Source data.
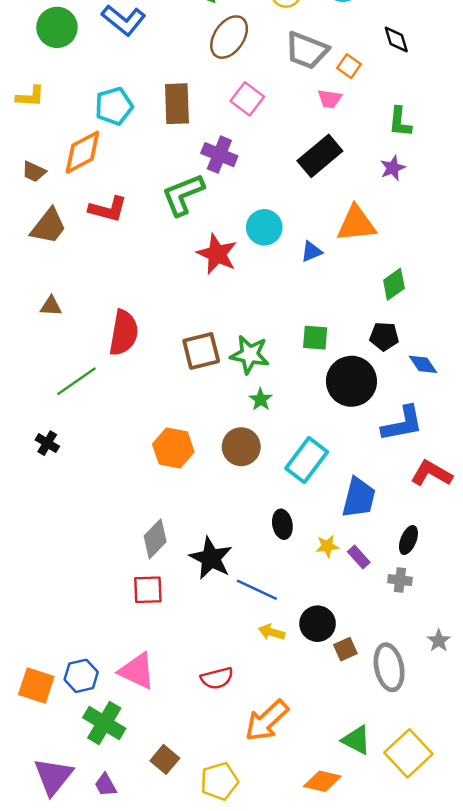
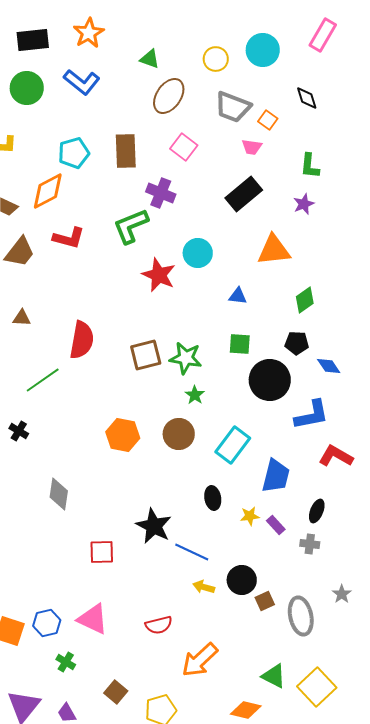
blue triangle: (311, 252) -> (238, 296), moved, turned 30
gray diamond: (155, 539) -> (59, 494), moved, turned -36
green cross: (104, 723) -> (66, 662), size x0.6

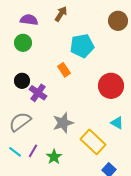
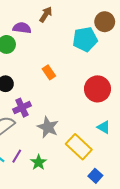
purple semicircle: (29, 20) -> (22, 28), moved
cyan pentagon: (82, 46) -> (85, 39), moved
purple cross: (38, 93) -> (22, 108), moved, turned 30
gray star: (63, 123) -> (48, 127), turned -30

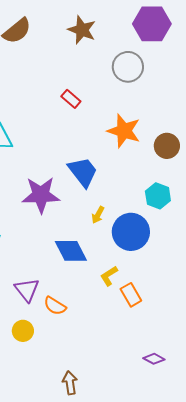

==

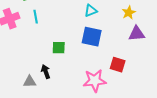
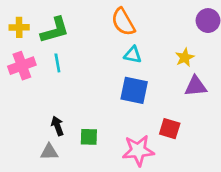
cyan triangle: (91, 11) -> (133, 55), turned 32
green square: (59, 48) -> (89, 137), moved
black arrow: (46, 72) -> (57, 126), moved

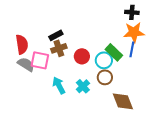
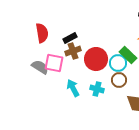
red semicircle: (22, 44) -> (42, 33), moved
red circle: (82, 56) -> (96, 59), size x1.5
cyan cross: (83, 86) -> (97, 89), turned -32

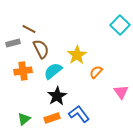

---

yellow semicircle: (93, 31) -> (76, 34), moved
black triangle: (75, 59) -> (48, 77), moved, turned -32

Assignment. Quote the data above from the line containing "red circle: (82, 56) -> (96, 59), size x1.5" to the line containing "cyan cross: (83, 86) -> (97, 89), turned -32", inclusive, and stop.

Solution.
red circle: (82, 56) -> (96, 59), size x1.5
cyan cross: (83, 86) -> (97, 89), turned -32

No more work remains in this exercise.